SOURCE INFORMATION START

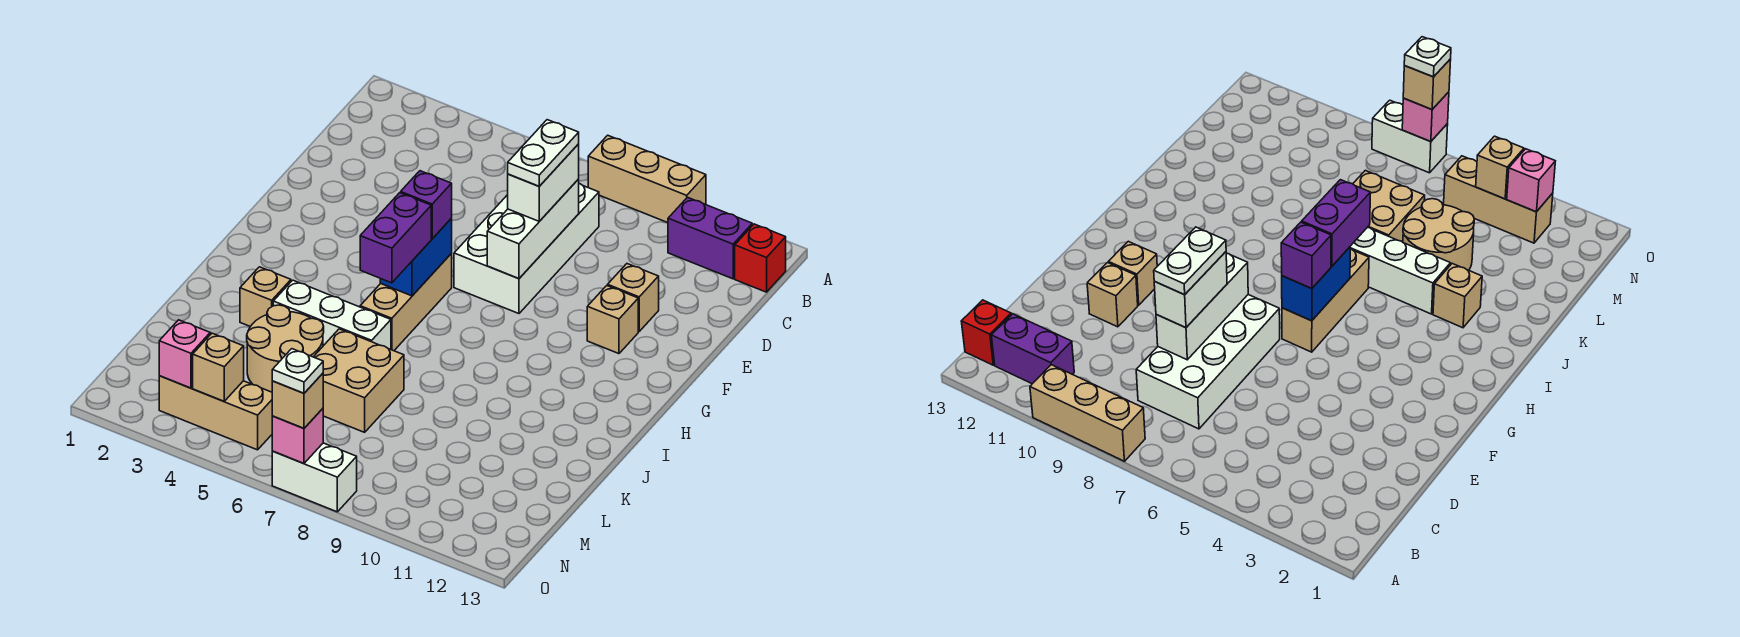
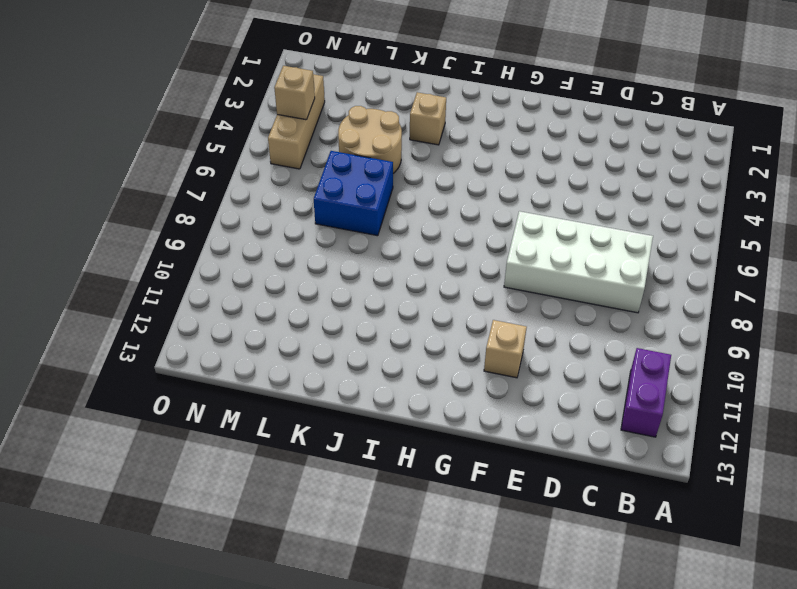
blue brick K6:L7 level 1 -> tan brick K6:L7 level 1
none -> tan brick A8:A10 level 1
none -> red brick B13 level 1
none -> tan brick E11 level 1

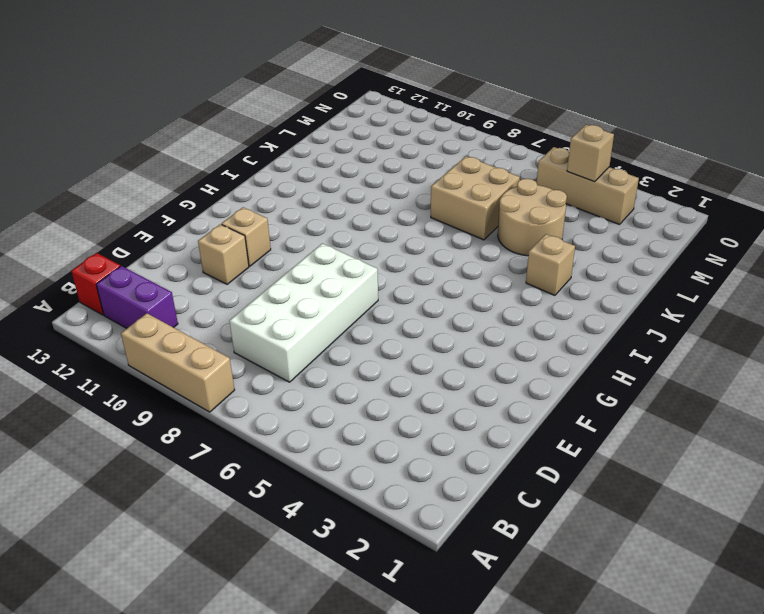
none -> tan brick G6:I6 level 1
none -> white brick J4:J6 level 1
none -> white brick O7:O8 level 1

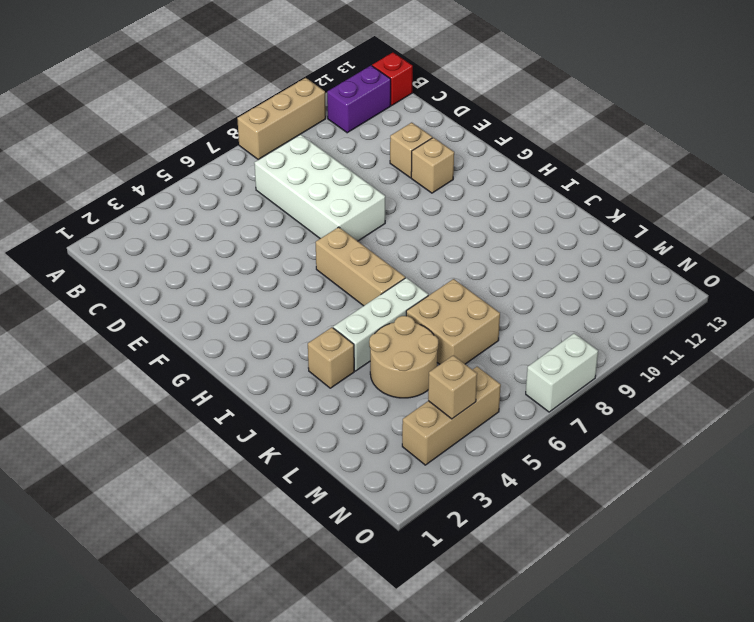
none -> white brick D8:F8 level 2
none -> blue brick G6:H6 level 2
none -> pink brick N3 level 2

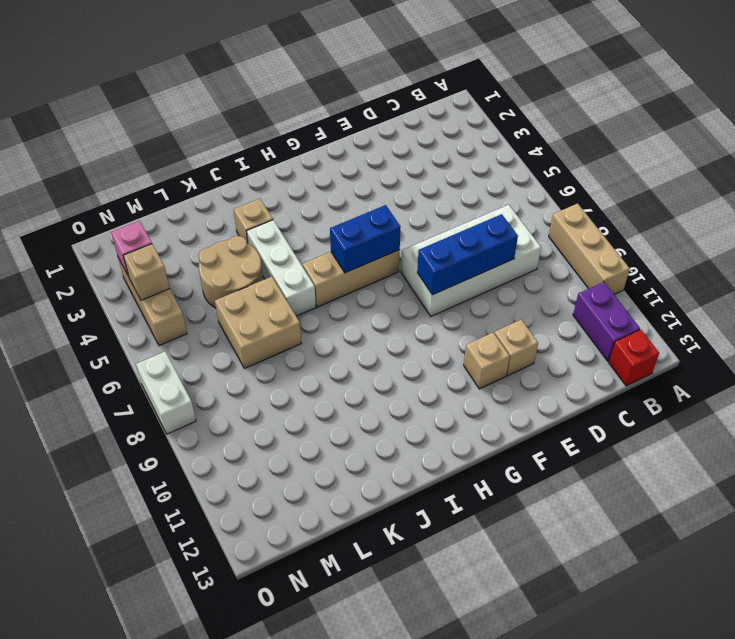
blue brick D8:F8 level 2 -> white brick D8:F8 level 2
none -> pink brick O7 level 2
none -> white brick D8:E8 level 3
none -> purple brick G6 level 3

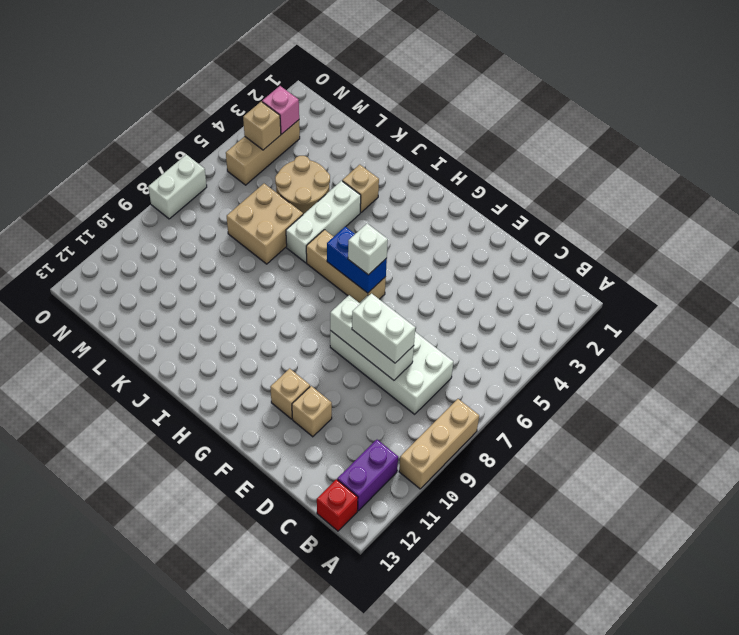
white brick G6 level 3 -> purple brick G6 level 3
none -> pink brick O7 level 2
none -> purple brick H6:I6 level 3
none -> tan brick O7 level 3

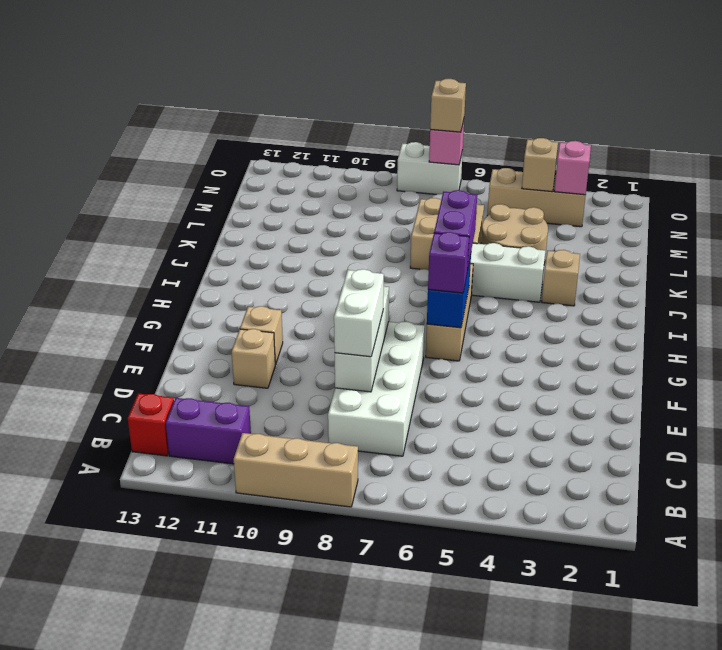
none -> white plate D8:E8 level 4
none -> white plate O7 level 4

SOURCE INFORMATION END

Please copy all lines of the listing in which the string "plate" occurs.

## TASK SOLUTION
none -> white plate D8:E8 level 4
none -> white plate O7 level 4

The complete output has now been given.